__TASK GOAL__.
The lines from the one with "camera: 110 degrees left, 25 degrees up" through the last line below are to be copied exactly; no other lines are to be returned.

__RECORDS SHOWN__.
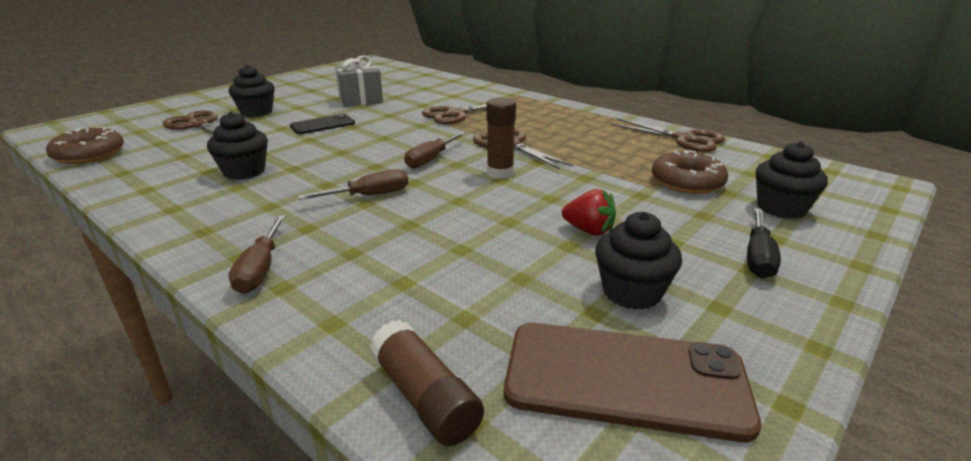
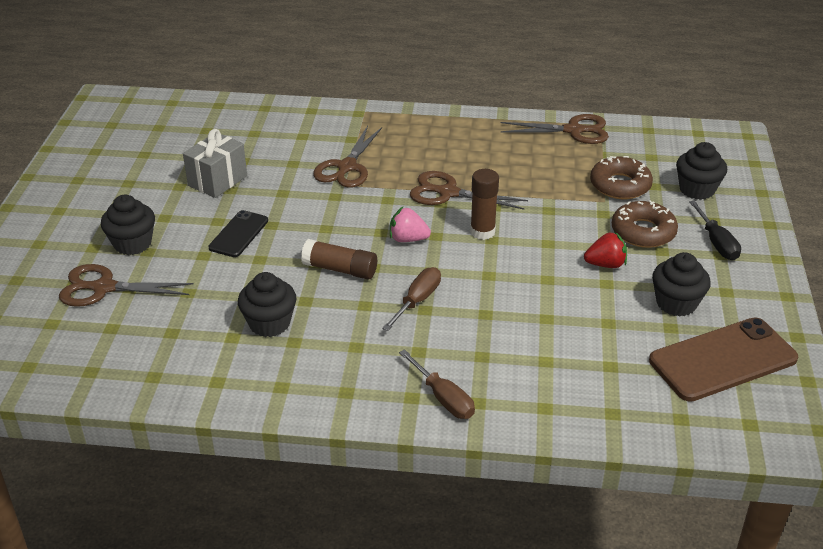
camera: 35 degrees left, 10 degrees up
brown donut [46,127,124,164] -> brown donut moved to [612,200,678,248]
brown glue stick [369,320,484,446] -> brown glue stick moved to [301,239,377,280]
brown screwdriver [404,132,466,169] -> pink strawberry [390,207,431,242]

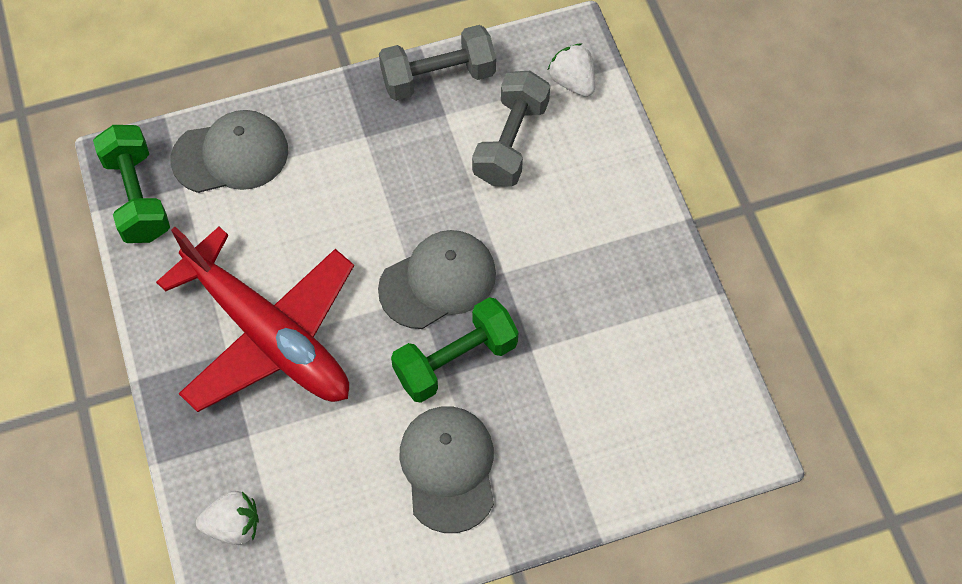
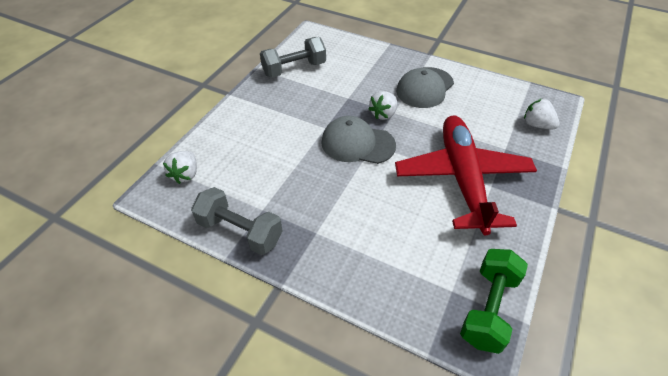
camera: 135 degrees left, 15 degrees down
grey cap [171,110,288,193] -> none
green dumbbell [391,297,518,403] -> white strawberry [368,91,397,120]
grey dumbbell [472,71,550,186] -> grey dumbbell moved to [260,37,326,78]

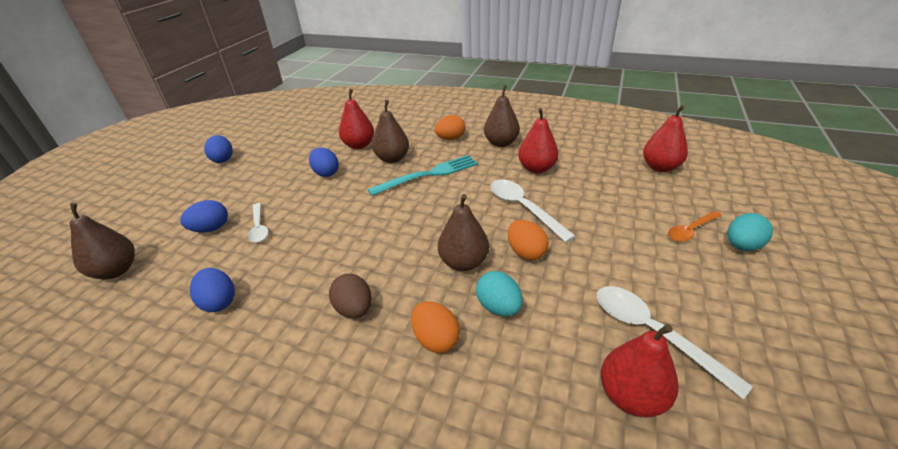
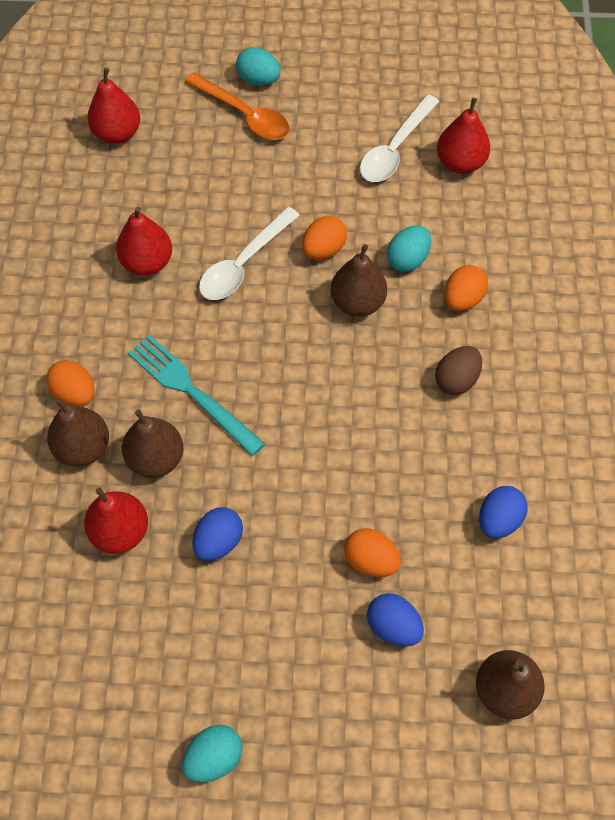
camera: 110 degrees left, 25 degrees up
blue egg [204,135,233,163] -> turquoise egg [182,725,243,783]
white spoon [248,203,268,242] -> orange egg [344,528,401,577]
brown pear [484,85,520,147] -> brown pear moved to [47,398,109,467]
orange spoon [668,211,722,242] -> orange spoon [185,73,290,140], size x1.57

__RESULT__.
camera: 110 degrees left, 25 degrees up
blue egg [204,135,233,163] -> turquoise egg [182,725,243,783]
white spoon [248,203,268,242] -> orange egg [344,528,401,577]
brown pear [484,85,520,147] -> brown pear moved to [47,398,109,467]
orange spoon [668,211,722,242] -> orange spoon [185,73,290,140], size x1.57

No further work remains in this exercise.